Each line from the one containing "Someone repainted the" through the end of the records below must be repeated exactly, and no other line.

============================================================

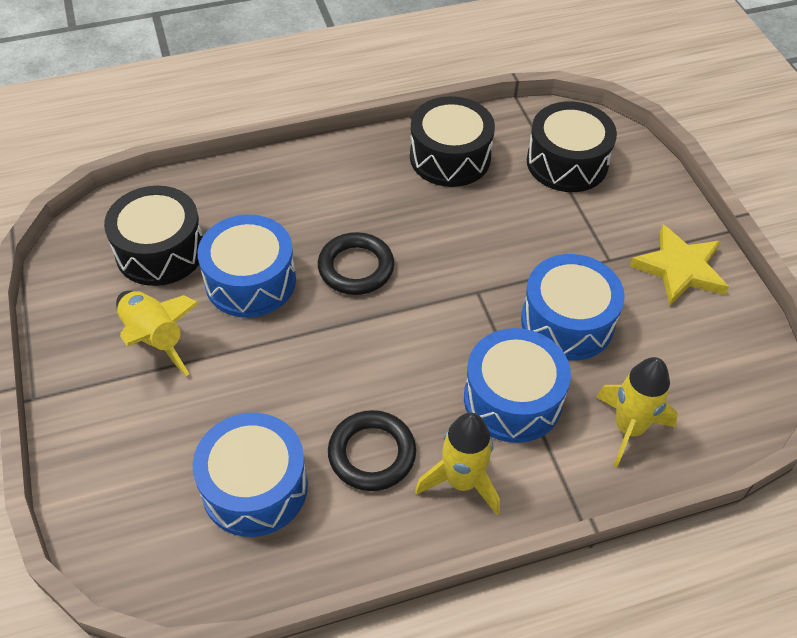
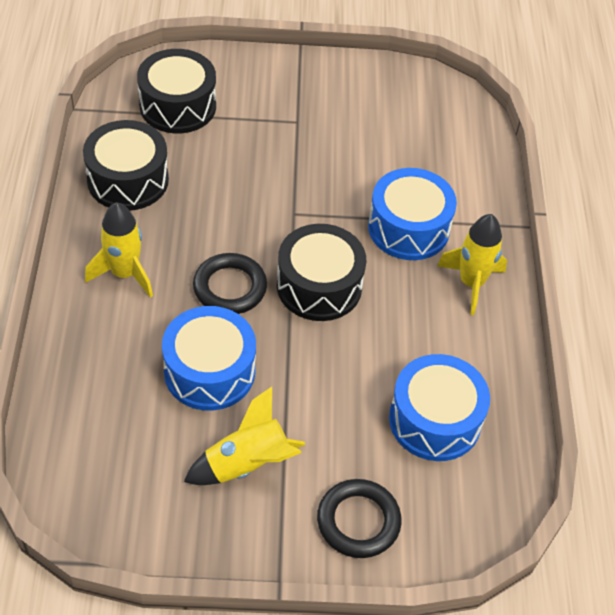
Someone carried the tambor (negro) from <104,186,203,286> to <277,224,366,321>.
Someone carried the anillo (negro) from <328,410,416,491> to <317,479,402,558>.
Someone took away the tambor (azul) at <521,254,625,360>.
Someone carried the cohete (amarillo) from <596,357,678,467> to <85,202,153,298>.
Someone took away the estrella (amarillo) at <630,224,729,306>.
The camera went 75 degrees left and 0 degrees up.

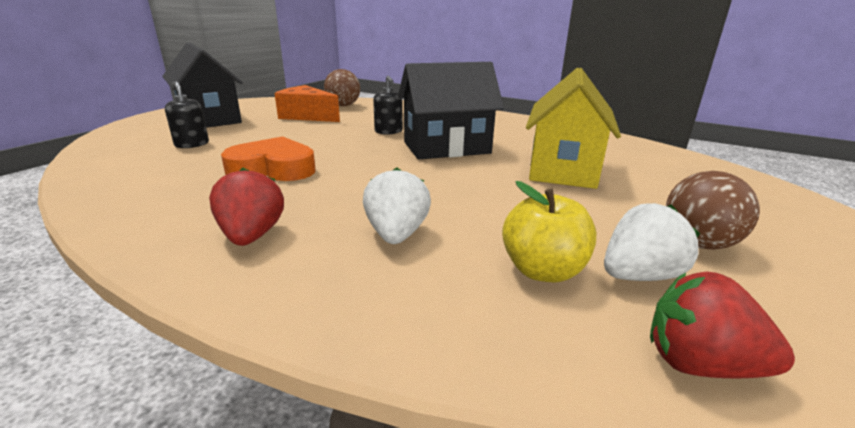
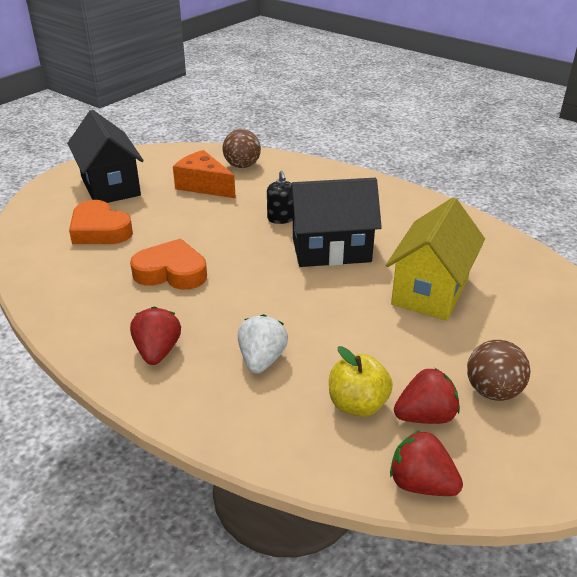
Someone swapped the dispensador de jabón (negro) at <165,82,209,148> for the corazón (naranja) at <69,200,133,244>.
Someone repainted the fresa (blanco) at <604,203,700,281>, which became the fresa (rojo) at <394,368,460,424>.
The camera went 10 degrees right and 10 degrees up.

============================================================

_RESPONSE TO THE EXERCISE_.
Someone repainted the fresa (blanco) at <604,203,700,281>, which became the fresa (rojo) at <394,368,460,424>.
The camera went 10 degrees right and 10 degrees up.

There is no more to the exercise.